* **WORK TO COMPLETE**
Exact copies of all the lines below are required.

* **EXTRACTED DATA**

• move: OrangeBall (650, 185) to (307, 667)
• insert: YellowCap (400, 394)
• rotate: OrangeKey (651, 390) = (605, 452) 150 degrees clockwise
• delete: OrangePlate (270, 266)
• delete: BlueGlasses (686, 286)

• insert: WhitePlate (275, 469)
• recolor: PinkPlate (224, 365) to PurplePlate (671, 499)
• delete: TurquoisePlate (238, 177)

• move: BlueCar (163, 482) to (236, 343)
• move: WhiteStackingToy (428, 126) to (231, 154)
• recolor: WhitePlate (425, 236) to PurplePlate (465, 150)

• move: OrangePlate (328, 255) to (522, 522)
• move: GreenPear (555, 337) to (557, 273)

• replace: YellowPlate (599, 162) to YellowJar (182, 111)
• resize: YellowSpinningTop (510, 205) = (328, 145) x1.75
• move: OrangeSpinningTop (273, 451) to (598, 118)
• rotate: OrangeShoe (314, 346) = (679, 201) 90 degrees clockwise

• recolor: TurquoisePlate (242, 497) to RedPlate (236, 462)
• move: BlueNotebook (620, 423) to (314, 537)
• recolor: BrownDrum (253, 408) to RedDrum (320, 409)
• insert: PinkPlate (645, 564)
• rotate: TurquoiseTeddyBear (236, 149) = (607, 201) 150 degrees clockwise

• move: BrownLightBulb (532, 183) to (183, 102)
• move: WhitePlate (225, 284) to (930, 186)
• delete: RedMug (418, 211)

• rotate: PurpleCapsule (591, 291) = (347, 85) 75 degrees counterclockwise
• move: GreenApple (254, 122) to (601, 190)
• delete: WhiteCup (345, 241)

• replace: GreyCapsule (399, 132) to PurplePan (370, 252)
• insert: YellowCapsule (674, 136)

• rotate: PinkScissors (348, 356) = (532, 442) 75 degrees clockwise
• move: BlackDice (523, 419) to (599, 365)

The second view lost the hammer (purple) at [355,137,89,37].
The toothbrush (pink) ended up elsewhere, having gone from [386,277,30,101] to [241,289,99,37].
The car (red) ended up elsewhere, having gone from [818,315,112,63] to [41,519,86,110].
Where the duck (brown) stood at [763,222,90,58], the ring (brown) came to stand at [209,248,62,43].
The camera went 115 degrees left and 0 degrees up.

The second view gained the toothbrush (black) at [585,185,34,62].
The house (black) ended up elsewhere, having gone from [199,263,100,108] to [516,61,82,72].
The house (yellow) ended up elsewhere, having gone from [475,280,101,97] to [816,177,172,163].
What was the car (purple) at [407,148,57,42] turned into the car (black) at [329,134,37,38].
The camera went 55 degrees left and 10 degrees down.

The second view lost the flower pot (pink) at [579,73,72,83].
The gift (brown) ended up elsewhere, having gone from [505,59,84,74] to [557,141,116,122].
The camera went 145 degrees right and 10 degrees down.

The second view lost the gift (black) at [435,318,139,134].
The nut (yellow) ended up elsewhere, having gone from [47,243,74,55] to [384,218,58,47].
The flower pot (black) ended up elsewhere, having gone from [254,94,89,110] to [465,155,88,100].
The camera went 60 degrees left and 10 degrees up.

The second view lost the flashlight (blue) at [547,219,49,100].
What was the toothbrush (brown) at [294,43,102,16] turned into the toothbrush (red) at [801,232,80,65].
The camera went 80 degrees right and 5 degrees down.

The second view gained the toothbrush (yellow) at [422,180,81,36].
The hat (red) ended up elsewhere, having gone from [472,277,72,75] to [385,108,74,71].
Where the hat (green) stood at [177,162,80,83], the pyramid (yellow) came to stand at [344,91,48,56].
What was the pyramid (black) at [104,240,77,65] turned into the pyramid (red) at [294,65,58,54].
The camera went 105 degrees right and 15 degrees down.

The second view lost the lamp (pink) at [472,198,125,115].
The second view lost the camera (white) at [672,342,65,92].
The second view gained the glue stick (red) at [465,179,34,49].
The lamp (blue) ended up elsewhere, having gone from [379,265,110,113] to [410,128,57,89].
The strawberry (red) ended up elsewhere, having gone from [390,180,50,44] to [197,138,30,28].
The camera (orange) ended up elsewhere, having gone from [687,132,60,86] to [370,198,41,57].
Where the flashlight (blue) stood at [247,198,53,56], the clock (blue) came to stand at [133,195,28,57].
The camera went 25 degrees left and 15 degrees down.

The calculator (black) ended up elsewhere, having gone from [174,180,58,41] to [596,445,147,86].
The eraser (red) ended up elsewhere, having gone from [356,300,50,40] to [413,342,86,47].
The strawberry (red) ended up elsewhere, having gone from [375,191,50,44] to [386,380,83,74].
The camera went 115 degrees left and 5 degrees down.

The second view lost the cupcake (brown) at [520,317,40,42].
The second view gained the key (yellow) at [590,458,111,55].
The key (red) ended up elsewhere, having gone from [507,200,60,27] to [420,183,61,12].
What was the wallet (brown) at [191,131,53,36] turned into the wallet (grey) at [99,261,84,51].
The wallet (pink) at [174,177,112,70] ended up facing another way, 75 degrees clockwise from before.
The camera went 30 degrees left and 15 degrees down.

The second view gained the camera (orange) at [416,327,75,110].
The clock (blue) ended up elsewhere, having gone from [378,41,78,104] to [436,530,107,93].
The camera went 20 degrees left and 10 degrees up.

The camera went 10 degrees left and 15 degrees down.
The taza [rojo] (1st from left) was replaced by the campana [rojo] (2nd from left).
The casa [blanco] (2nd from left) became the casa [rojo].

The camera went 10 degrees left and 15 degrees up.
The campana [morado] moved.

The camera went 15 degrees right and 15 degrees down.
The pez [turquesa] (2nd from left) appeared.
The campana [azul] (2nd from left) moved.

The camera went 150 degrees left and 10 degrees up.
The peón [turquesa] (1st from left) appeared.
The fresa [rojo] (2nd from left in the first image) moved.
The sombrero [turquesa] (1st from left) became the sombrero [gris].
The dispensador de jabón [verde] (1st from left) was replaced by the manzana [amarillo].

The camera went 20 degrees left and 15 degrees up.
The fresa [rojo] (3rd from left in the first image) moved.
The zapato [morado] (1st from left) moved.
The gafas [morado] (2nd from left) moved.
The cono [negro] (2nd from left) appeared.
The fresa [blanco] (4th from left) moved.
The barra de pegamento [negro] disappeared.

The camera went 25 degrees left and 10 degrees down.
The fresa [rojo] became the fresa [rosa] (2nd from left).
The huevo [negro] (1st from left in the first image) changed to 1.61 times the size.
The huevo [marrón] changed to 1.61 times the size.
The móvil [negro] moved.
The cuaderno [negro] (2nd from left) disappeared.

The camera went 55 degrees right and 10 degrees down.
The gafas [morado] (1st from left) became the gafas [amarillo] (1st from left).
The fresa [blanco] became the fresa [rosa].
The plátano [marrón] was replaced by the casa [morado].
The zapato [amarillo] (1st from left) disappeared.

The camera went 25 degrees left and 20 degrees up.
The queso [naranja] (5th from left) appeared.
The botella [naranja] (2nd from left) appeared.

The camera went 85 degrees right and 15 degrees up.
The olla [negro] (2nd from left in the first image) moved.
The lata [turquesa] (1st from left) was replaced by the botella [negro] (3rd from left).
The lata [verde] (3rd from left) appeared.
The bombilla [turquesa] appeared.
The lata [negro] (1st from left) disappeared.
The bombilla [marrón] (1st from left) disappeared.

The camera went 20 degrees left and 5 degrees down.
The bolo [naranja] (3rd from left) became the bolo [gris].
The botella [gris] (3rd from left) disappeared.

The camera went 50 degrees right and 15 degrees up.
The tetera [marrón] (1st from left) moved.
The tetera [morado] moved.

* **RESULT**
• move: OrangeBall (650, 185) to (307, 667)
• insert: YellowCap (400, 394)
• rotate: OrangeKey (651, 390) = (605, 452) 150 degrees clockwise
• delete: OrangePlate (270, 266)
• delete: BlueGlasses (686, 286)

• insert: WhitePlate (275, 469)
• recolor: PinkPlate (224, 365) to PurplePlate (671, 499)
• delete: TurquoisePlate (238, 177)

• move: BlueCar (163, 482) to (236, 343)
• move: WhiteStackingToy (428, 126) to (231, 154)
• recolor: WhitePlate (425, 236) to PurplePlate (465, 150)

• move: OrangePlate (328, 255) to (522, 522)
• move: GreenPear (555, 337) to (557, 273)

• replace: YellowPlate (599, 162) to YellowJar (182, 111)
• resize: YellowSpinningTop (510, 205) = (328, 145) x1.75
• move: OrangeSpinningTop (273, 451) to (598, 118)
• rotate: OrangeShoe (314, 346) = (679, 201) 90 degrees clockwise

• recolor: TurquoisePlate (242, 497) to RedPlate (236, 462)
• move: BlueNotebook (620, 423) to (314, 537)
• recolor: BrownDrum (253, 408) to RedDrum (320, 409)
• insert: PinkPlate (645, 564)
• rotate: TurquoiseTeddyBear (236, 149) = (607, 201) 150 degrees clockwise

• move: BrownLightBulb (532, 183) to (183, 102)
• move: WhitePlate (225, 284) to (930, 186)
• delete: RedMug (418, 211)

• rotate: PurpleCapsule (591, 291) = (347, 85) 75 degrees counterclockwise
• move: GreenApple (254, 122) to (601, 190)
• delete: WhiteCup (345, 241)

• replace: GreyCapsule (399, 132) to PurplePan (370, 252)
• insert: YellowCapsule (674, 136)

• rotate: PinkScissors (348, 356) = (532, 442) 75 degrees clockwise
• move: BlackDice (523, 419) to (599, 365)

The second view lost the hammer (purple) at [355,137,89,37].
The toothbrush (pink) ended up elsewhere, having gone from [386,277,30,101] to [241,289,99,37].
The car (red) ended up elsewhere, having gone from [818,315,112,63] to [41,519,86,110].
Where the duck (brown) stood at [763,222,90,58], the ring (brown) came to stand at [209,248,62,43].
The camera went 115 degrees left and 0 degrees up.

The second view gained the toothbrush (black) at [585,185,34,62].
The house (black) ended up elsewhere, having gone from [199,263,100,108] to [516,61,82,72].
The house (yellow) ended up elsewhere, having gone from [475,280,101,97] to [816,177,172,163].
What was the car (purple) at [407,148,57,42] turned into the car (black) at [329,134,37,38].
The camera went 55 degrees left and 10 degrees down.

The second view lost the flower pot (pink) at [579,73,72,83].
The gift (brown) ended up elsewhere, having gone from [505,59,84,74] to [557,141,116,122].
The camera went 145 degrees right and 10 degrees down.

The second view lost the gift (black) at [435,318,139,134].
The nut (yellow) ended up elsewhere, having gone from [47,243,74,55] to [384,218,58,47].
The flower pot (black) ended up elsewhere, having gone from [254,94,89,110] to [465,155,88,100].
The camera went 60 degrees left and 10 degrees up.

The second view lost the flashlight (blue) at [547,219,49,100].
What was the toothbrush (brown) at [294,43,102,16] turned into the toothbrush (red) at [801,232,80,65].
The camera went 80 degrees right and 5 degrees down.

The second view gained the toothbrush (yellow) at [422,180,81,36].
The hat (red) ended up elsewhere, having gone from [472,277,72,75] to [385,108,74,71].
Where the hat (green) stood at [177,162,80,83], the pyramid (yellow) came to stand at [344,91,48,56].
What was the pyramid (black) at [104,240,77,65] turned into the pyramid (red) at [294,65,58,54].
The camera went 105 degrees right and 15 degrees down.

The second view lost the lamp (pink) at [472,198,125,115].
The second view lost the camera (white) at [672,342,65,92].
The second view gained the glue stick (red) at [465,179,34,49].
The lamp (blue) ended up elsewhere, having gone from [379,265,110,113] to [410,128,57,89].
The strawberry (red) ended up elsewhere, having gone from [390,180,50,44] to [197,138,30,28].
The camera (orange) ended up elsewhere, having gone from [687,132,60,86] to [370,198,41,57].
Where the flashlight (blue) stood at [247,198,53,56], the clock (blue) came to stand at [133,195,28,57].
The camera went 25 degrees left and 15 degrees down.

The calculator (black) ended up elsewhere, having gone from [174,180,58,41] to [596,445,147,86].
The eraser (red) ended up elsewhere, having gone from [356,300,50,40] to [413,342,86,47].
The strawberry (red) ended up elsewhere, having gone from [375,191,50,44] to [386,380,83,74].
The camera went 115 degrees left and 5 degrees down.

The second view lost the cupcake (brown) at [520,317,40,42].
The second view gained the key (yellow) at [590,458,111,55].
The key (red) ended up elsewhere, having gone from [507,200,60,27] to [420,183,61,12].
What was the wallet (brown) at [191,131,53,36] turned into the wallet (grey) at [99,261,84,51].
The wallet (pink) at [174,177,112,70] ended up facing another way, 75 degrees clockwise from before.
The camera went 30 degrees left and 15 degrees down.

The second view gained the camera (orange) at [416,327,75,110].
The clock (blue) ended up elsewhere, having gone from [378,41,78,104] to [436,530,107,93].
The camera went 20 degrees left and 10 degrees up.

The camera went 10 degrees left and 15 degrees down.
The taza [rojo] (1st from left) was replaced by the campana [rojo] (2nd from left).
The casa [blanco] (2nd from left) became the casa [rojo].

The camera went 10 degrees left and 15 degrees up.
The campana [morado] moved.

The camera went 15 degrees right and 15 degrees down.
The pez [turquesa] (2nd from left) appeared.
The campana [azul] (2nd from left) moved.

The camera went 150 degrees left and 10 degrees up.
The peón [turquesa] (1st from left) appeared.
The fresa [rojo] (2nd from left in the first image) moved.
The sombrero [turquesa] (1st from left) became the sombrero [gris].
The dispensador de jabón [verde] (1st from left) was replaced by the manzana [amarillo].

The camera went 20 degrees left and 15 degrees up.
The fresa [rojo] (3rd from left in the first image) moved.
The zapato [morado] (1st from left) moved.
The gafas [morado] (2nd from left) moved.
The cono [negro] (2nd from left) appeared.
The fresa [blanco] (4th from left) moved.
The barra de pegamento [negro] disappeared.

The camera went 25 degrees left and 10 degrees down.
The fresa [rojo] became the fresa [rosa] (2nd from left).
The huevo [negro] (1st from left in the first image) changed to 1.61 times the size.
The huevo [marrón] changed to 1.61 times the size.
The móvil [negro] moved.
The cuaderno [negro] (2nd from left) disappeared.

The camera went 55 degrees right and 10 degrees down.
The gafas [morado] (1st from left) became the gafas [amarillo] (1st from left).
The fresa [blanco] became the fresa [rosa].
The plátano [marrón] was replaced by the casa [morado].
The zapato [amarillo] (1st from left) disappeared.

The camera went 25 degrees left and 20 degrees up.
The queso [naranja] (5th from left) appeared.
The botella [naranja] (2nd from left) appeared.

The camera went 85 degrees right and 15 degrees up.
The olla [negro] (2nd from left in the first image) moved.
The lata [turquesa] (1st from left) was replaced by the botella [negro] (3rd from left).
The lata [verde] (3rd from left) appeared.
The bombilla [turquesa] appeared.
The lata [negro] (1st from left) disappeared.
The bombilla [marrón] (1st from left) disappeared.

The camera went 20 degrees left and 5 degrees down.
The bolo [naranja] (3rd from left) became the bolo [gris].
The botella [gris] (3rd from left) disappeared.

The camera went 50 degrees right and 15 degrees up.
The tetera [marrón] (1st from left) moved.
The tetera [morado] moved.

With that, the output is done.